To-do item: Your copy should begin with the line containing "building: none -> [377,96,423,144]", end with the line containing "building: none -> [21,280,125,310]", match the listing below exactly, and contain no pictures.

Entries shown:
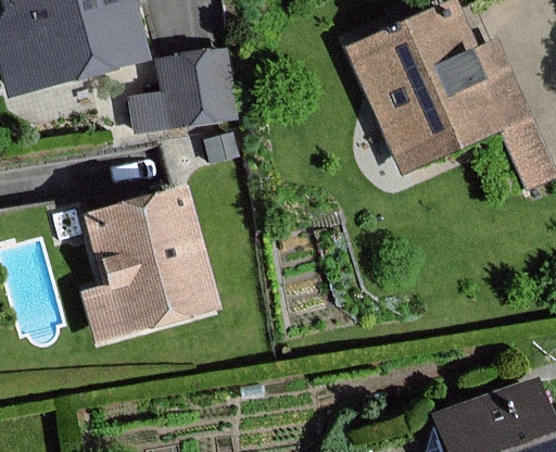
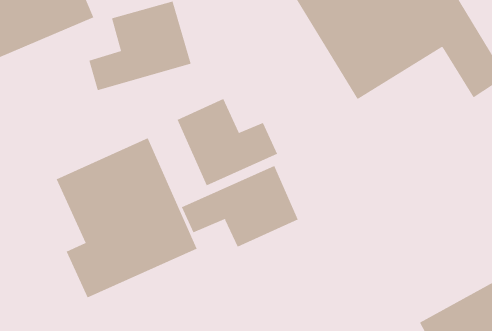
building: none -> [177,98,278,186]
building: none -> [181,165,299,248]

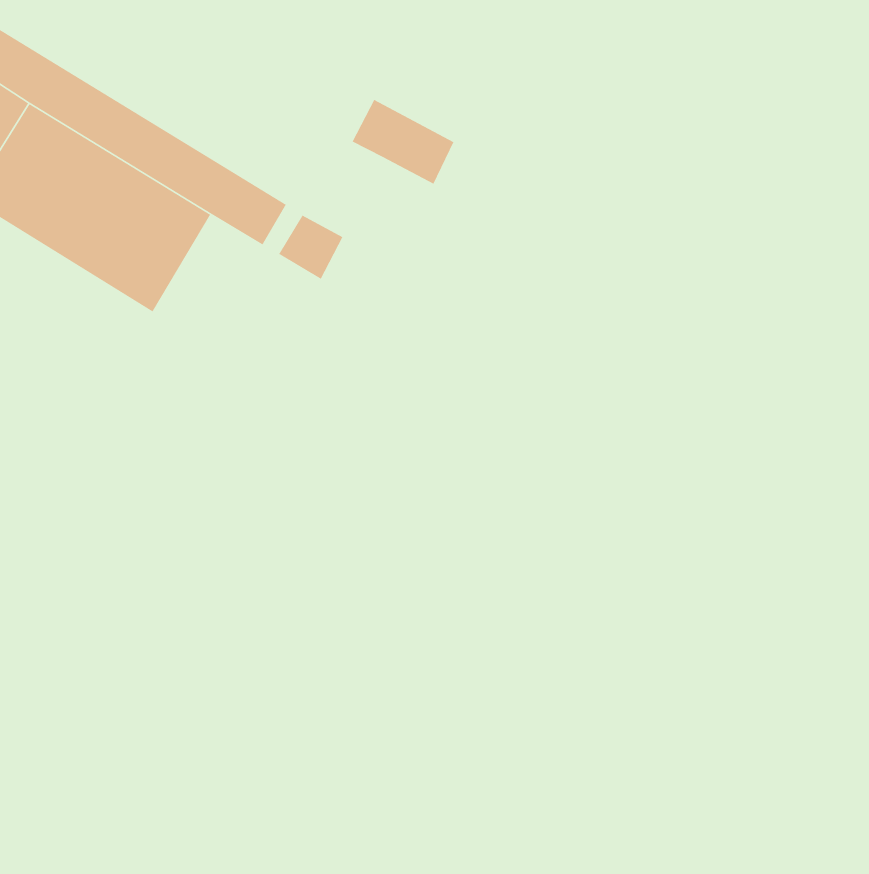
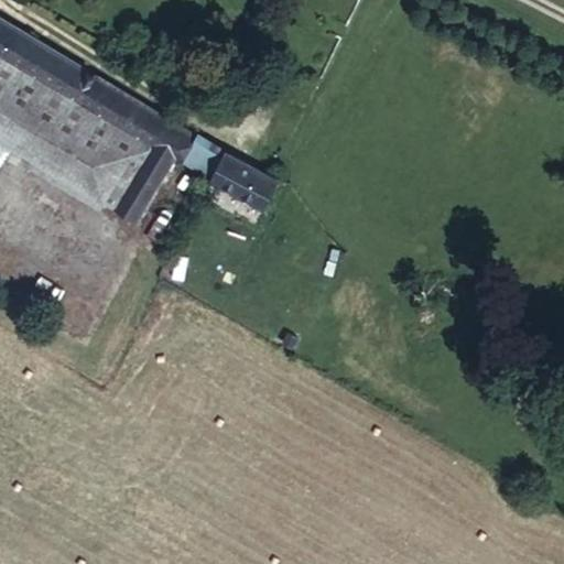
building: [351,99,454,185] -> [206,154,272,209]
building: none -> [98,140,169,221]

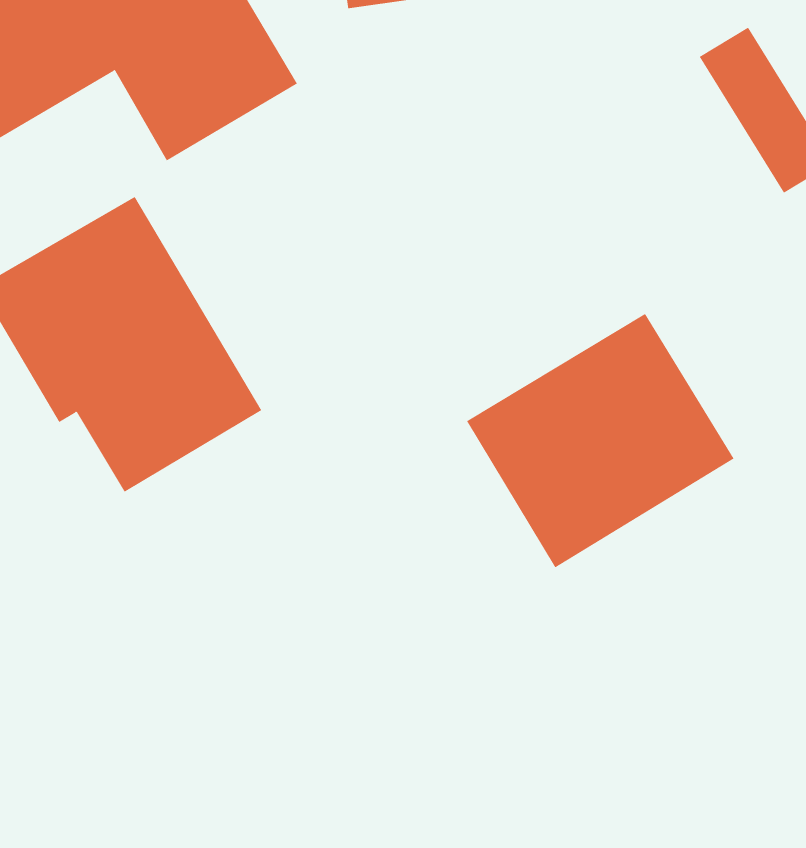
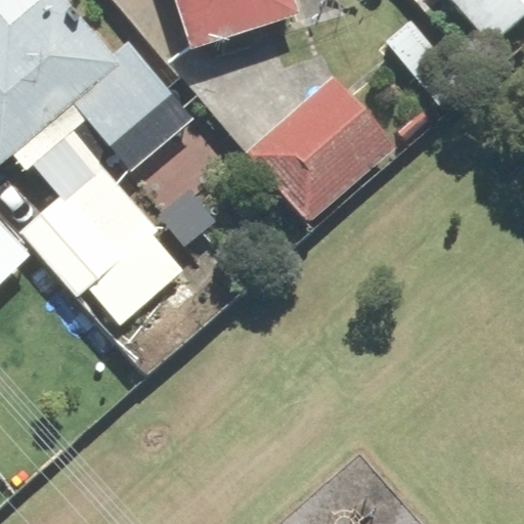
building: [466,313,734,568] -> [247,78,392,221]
---
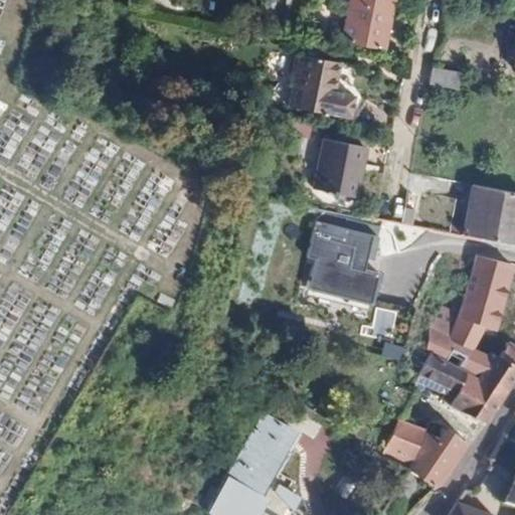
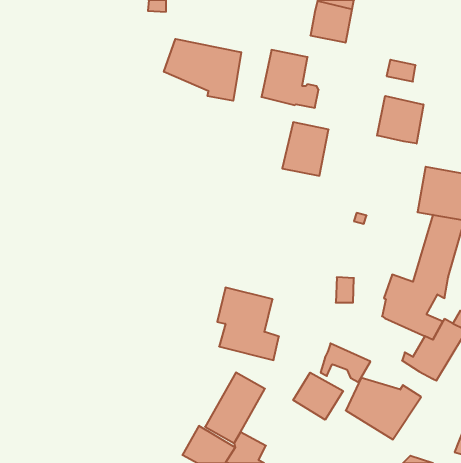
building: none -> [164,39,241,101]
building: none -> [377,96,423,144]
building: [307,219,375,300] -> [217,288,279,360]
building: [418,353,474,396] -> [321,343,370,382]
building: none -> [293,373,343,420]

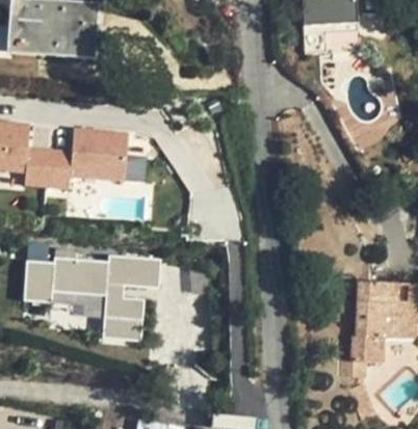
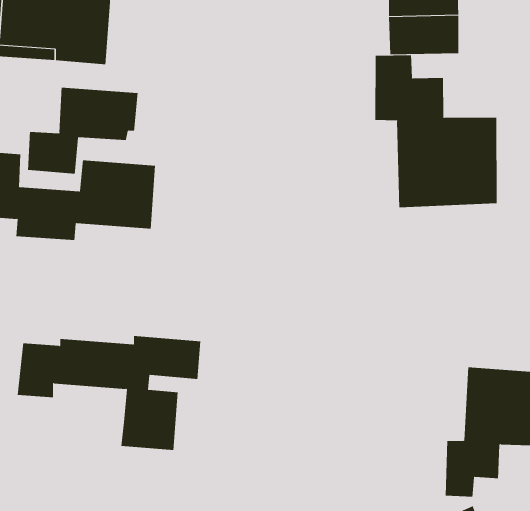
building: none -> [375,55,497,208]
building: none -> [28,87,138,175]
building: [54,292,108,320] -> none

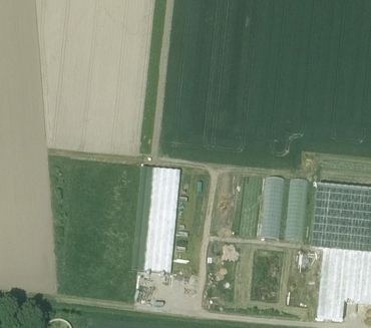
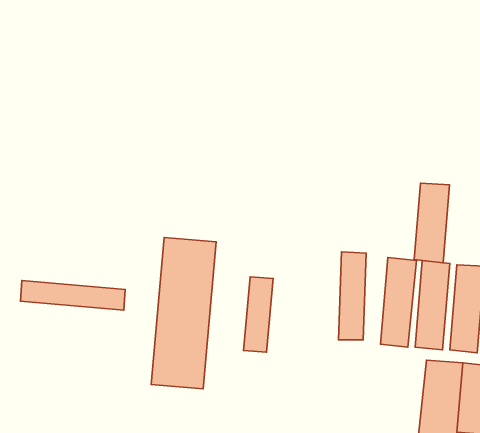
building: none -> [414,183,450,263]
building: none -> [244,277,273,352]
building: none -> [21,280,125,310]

Exercise answer:
building: none -> [377,96,423,144]
building: [307,219,375,300] -> [217,288,279,360]
building: [418,353,474,396] -> [321,343,370,382]
building: none -> [293,373,343,420]

building: none -> [375,55,497,208]
building: none -> [28,87,138,175]
building: [54,292,108,320] -> none

building: none -> [414,183,450,263]
building: none -> [244,277,273,352]
building: none -> [21,280,125,310]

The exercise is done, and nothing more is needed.